• WORK REQUIRED
Search the entries for the word "none" and report each line that has it.

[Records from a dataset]
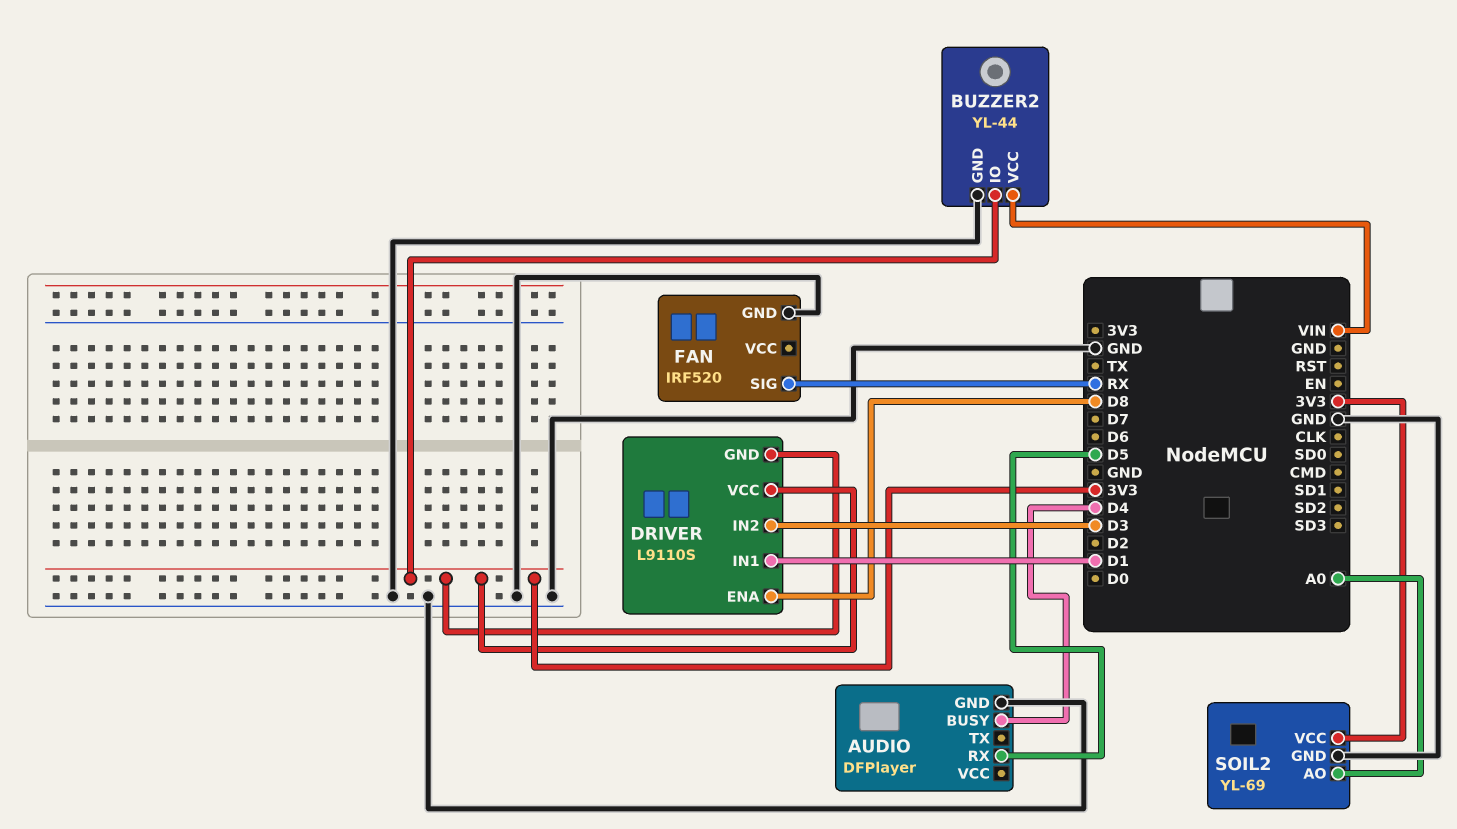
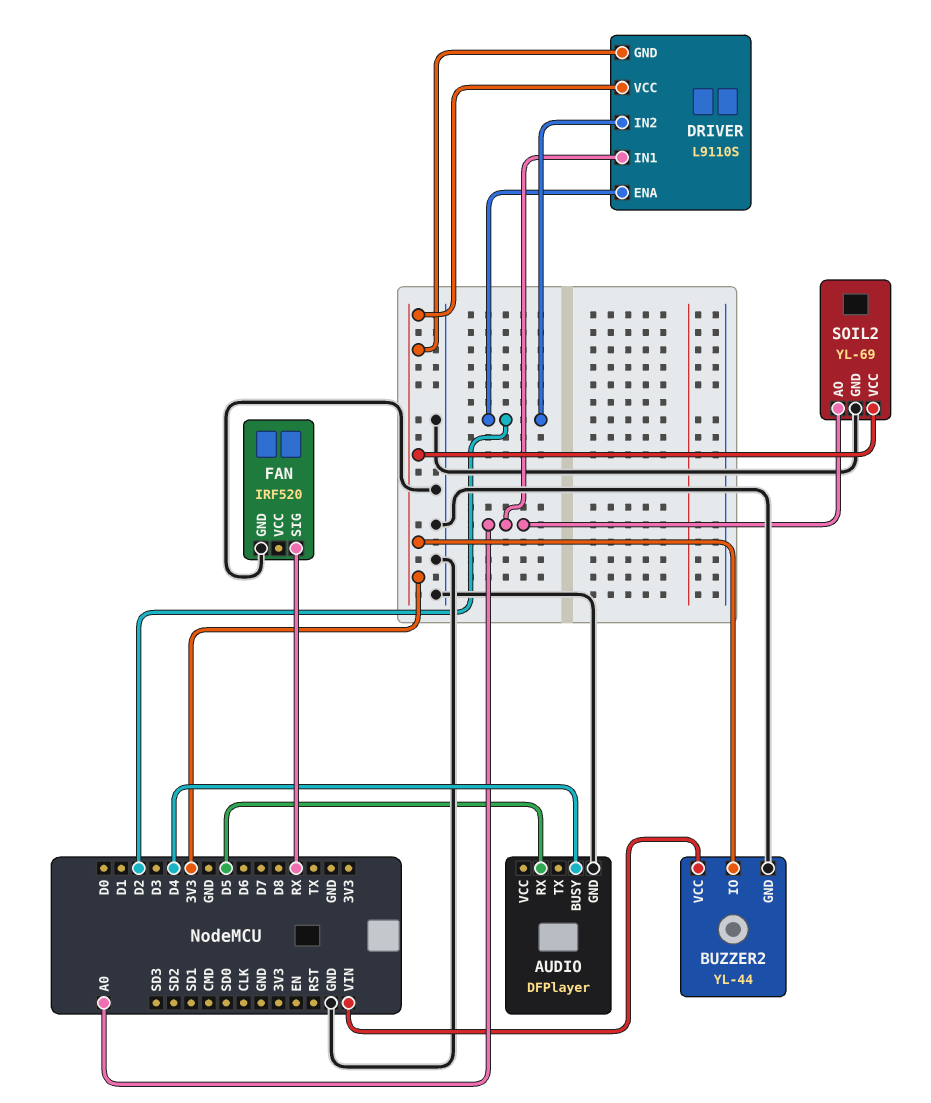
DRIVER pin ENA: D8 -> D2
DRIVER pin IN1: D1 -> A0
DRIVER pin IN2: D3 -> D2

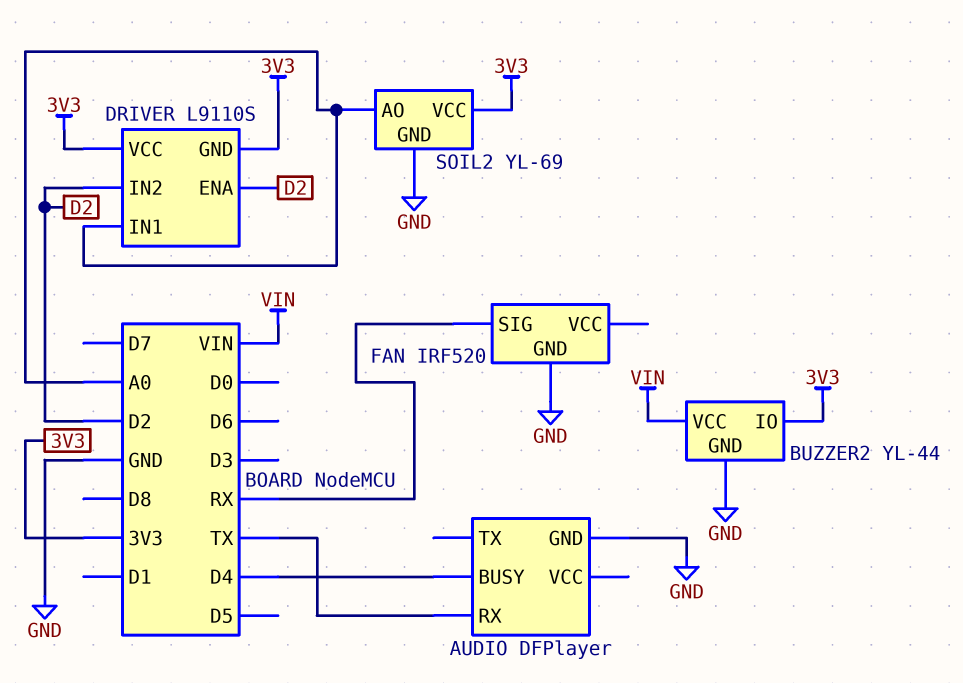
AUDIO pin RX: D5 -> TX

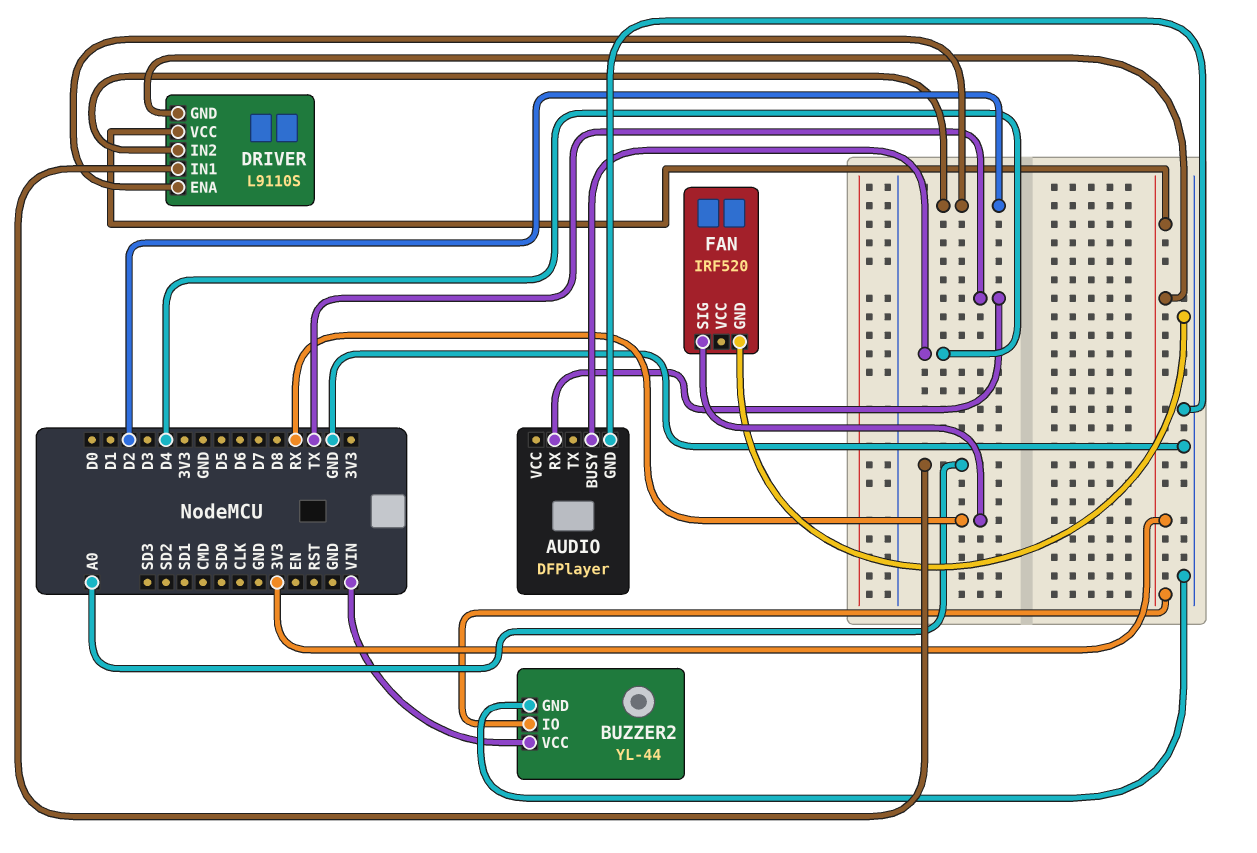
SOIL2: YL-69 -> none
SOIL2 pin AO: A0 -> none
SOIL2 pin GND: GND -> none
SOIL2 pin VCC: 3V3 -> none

---

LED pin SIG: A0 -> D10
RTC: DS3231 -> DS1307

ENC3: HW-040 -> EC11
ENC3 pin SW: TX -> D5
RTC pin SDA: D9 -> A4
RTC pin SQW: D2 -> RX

• EXERCISE SOLUTION
SOIL2: YL-69 -> none
SOIL2 pin AO: A0 -> none
SOIL2 pin GND: GND -> none
SOIL2 pin VCC: 3V3 -> none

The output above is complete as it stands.